[Data to examine — start]
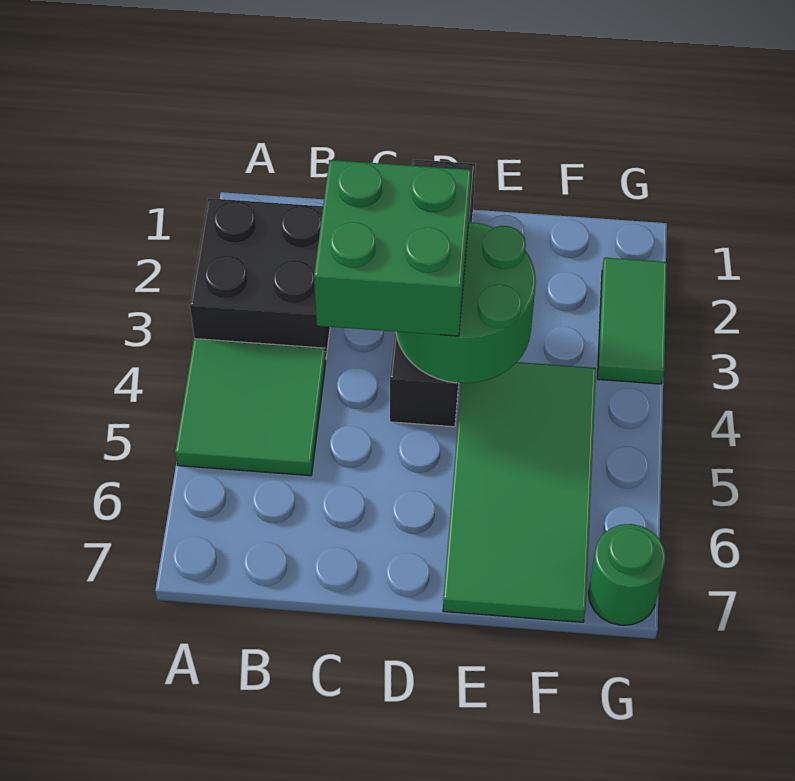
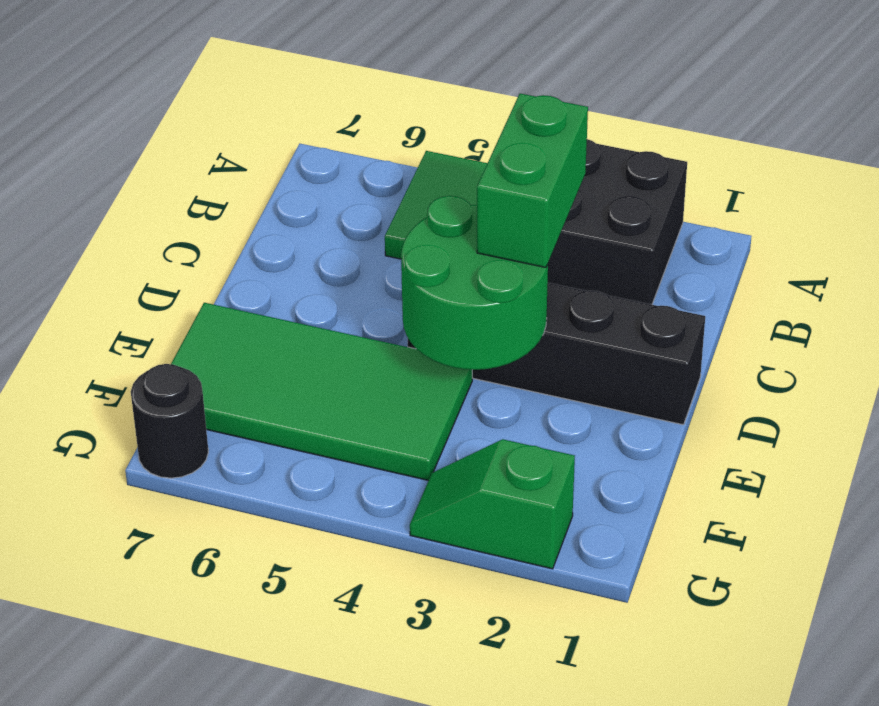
green brick C3:D4 level 3 -> green brick C3:D3 level 3
green tile G2:G3 level 1 -> green slope G2:G3 level 1 top 2
green round brick G7 level 1 -> black round brick G7 level 1

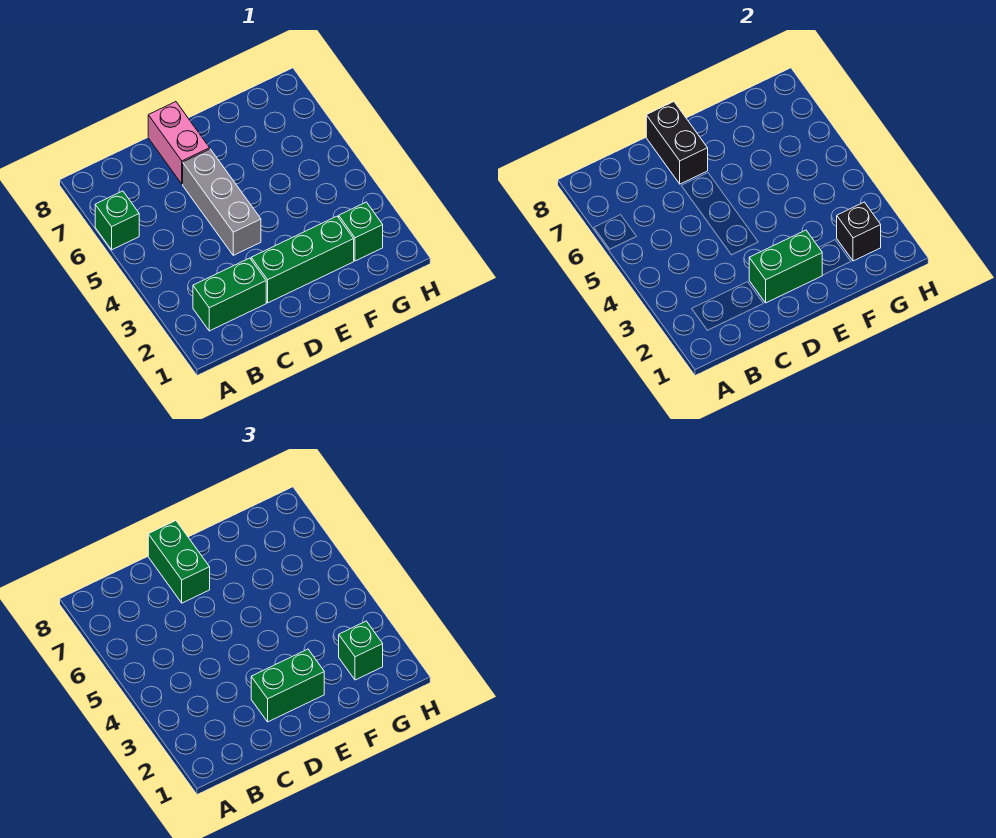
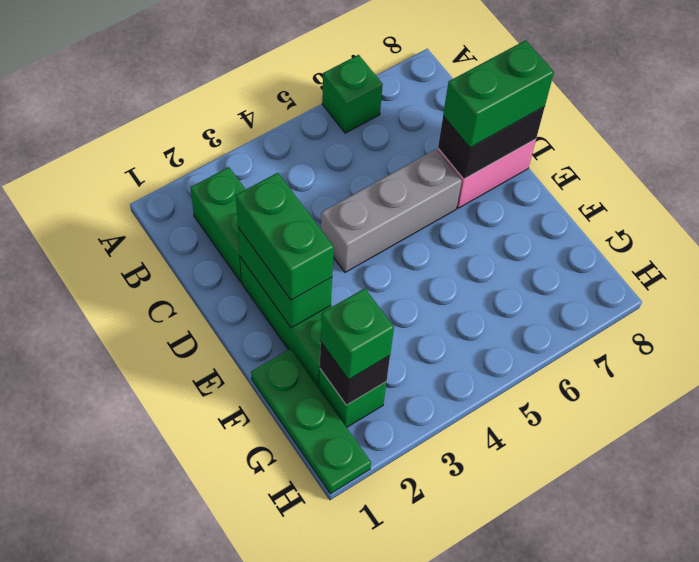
none -> green plate F1:H1 level 1

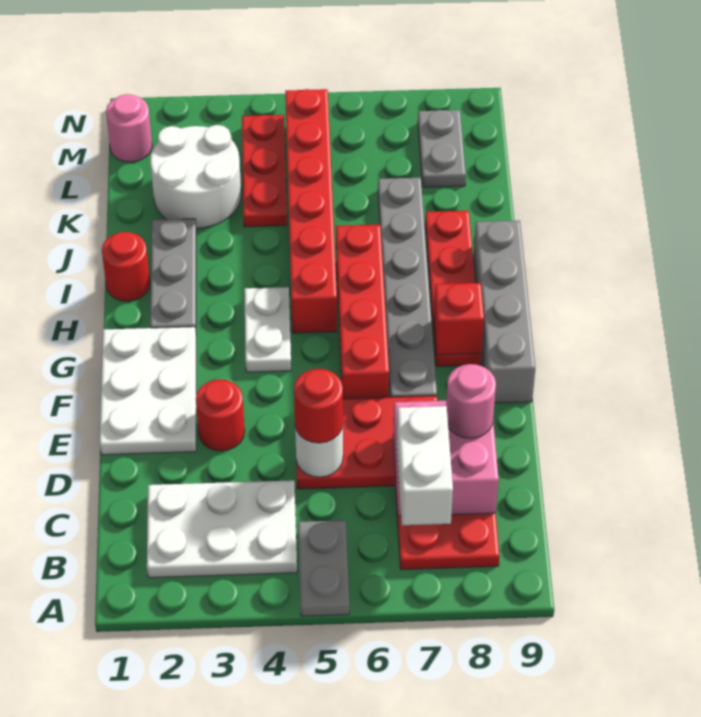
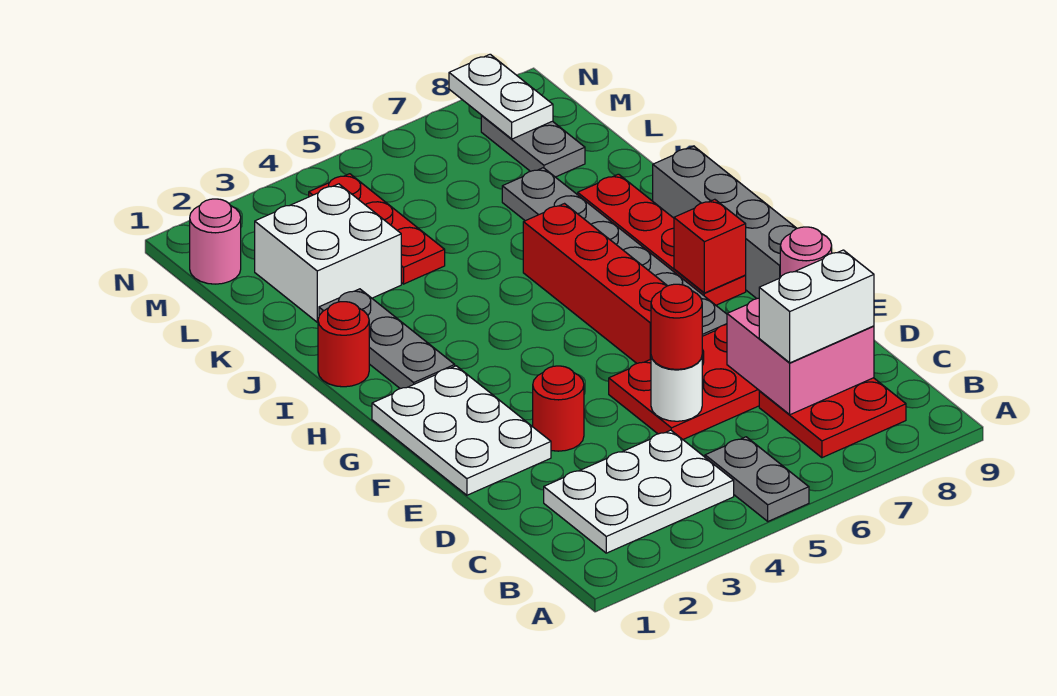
white brick B7:C7 level 3 -> white brick C7:C8 level 3
white plate G4:H4 level 1 -> white plate M8:N8 level 2
red brick H5:M5 level 1 -> none
white round brick K2:L3 level 1 -> white brick K2:L3 level 1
[Data to examine — finish]
> _The problem_
Please write out, exactly as they appear, the line that contains "white brick B7:C7" and every line after it up to the end of the entries above, and no others.

> _Solution to the exercise_
white brick B7:C7 level 3 -> white brick C7:C8 level 3
white plate G4:H4 level 1 -> white plate M8:N8 level 2
red brick H5:M5 level 1 -> none
white round brick K2:L3 level 1 -> white brick K2:L3 level 1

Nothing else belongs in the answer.